[What the task requires] Your task is to give the records again exactly. Leave each picture out.

[Scene difference descriptions]
# # # # # # #

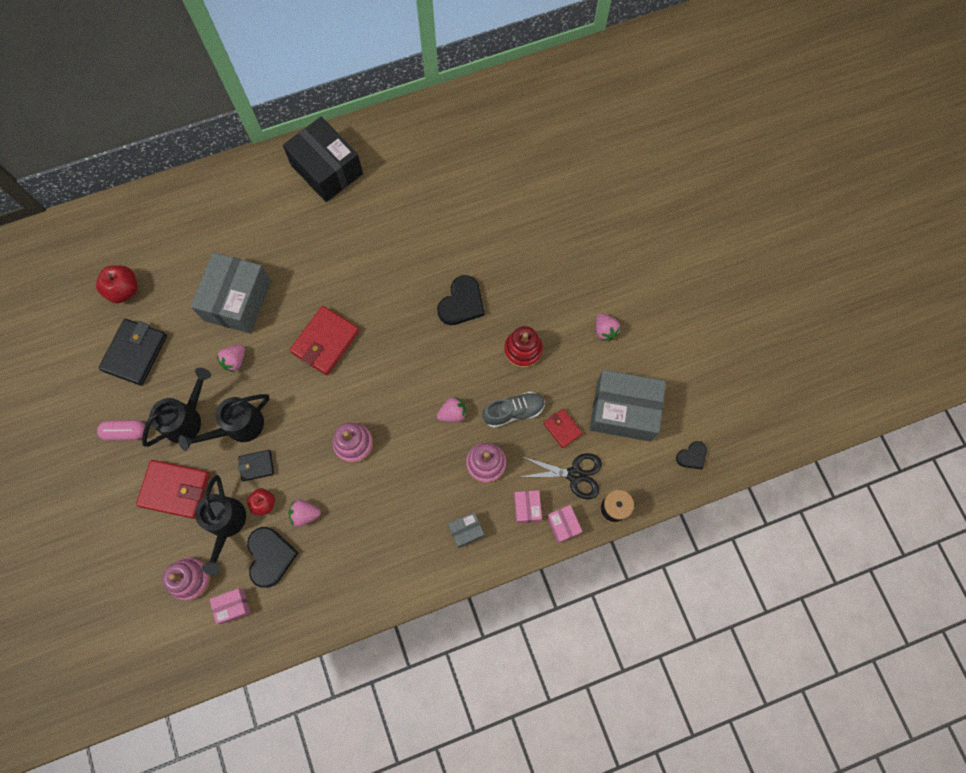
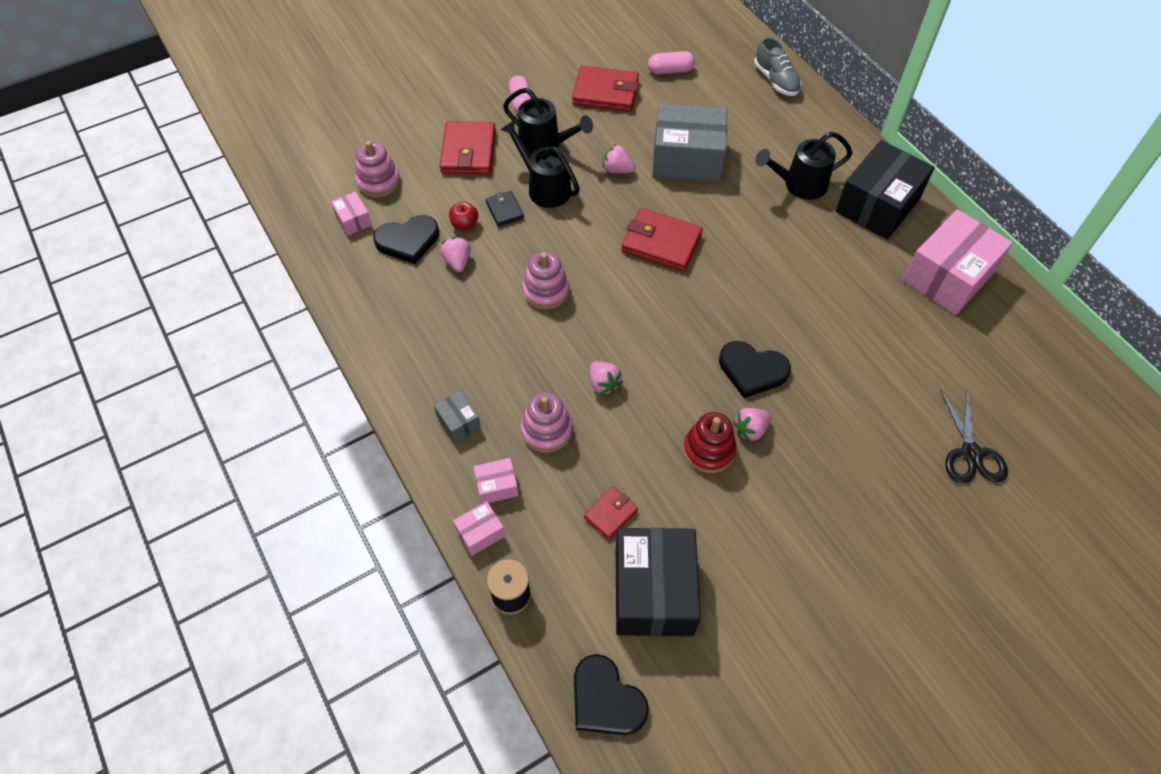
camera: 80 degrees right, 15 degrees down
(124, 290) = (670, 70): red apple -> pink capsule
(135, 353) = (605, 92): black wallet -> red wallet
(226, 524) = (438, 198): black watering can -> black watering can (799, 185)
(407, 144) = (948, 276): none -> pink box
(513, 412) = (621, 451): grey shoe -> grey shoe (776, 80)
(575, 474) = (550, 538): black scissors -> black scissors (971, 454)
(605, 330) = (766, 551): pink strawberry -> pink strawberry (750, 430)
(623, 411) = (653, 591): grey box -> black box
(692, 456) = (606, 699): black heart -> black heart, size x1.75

# # # # # # #

[Exercise response]
camera: 80 degrees right, 15 degrees down
(124, 290) = (670, 70): red apple -> pink capsule
(135, 353) = (605, 92): black wallet -> red wallet
(226, 524) = (438, 198): black watering can -> black watering can (799, 185)
(407, 144) = (948, 276): none -> pink box
(513, 412) = (621, 451): grey shoe -> grey shoe (776, 80)
(575, 474) = (550, 538): black scissors -> black scissors (971, 454)
(605, 330) = (766, 551): pink strawberry -> pink strawberry (750, 430)
(623, 411) = (653, 591): grey box -> black box
(692, 456) = (606, 699): black heart -> black heart, size x1.75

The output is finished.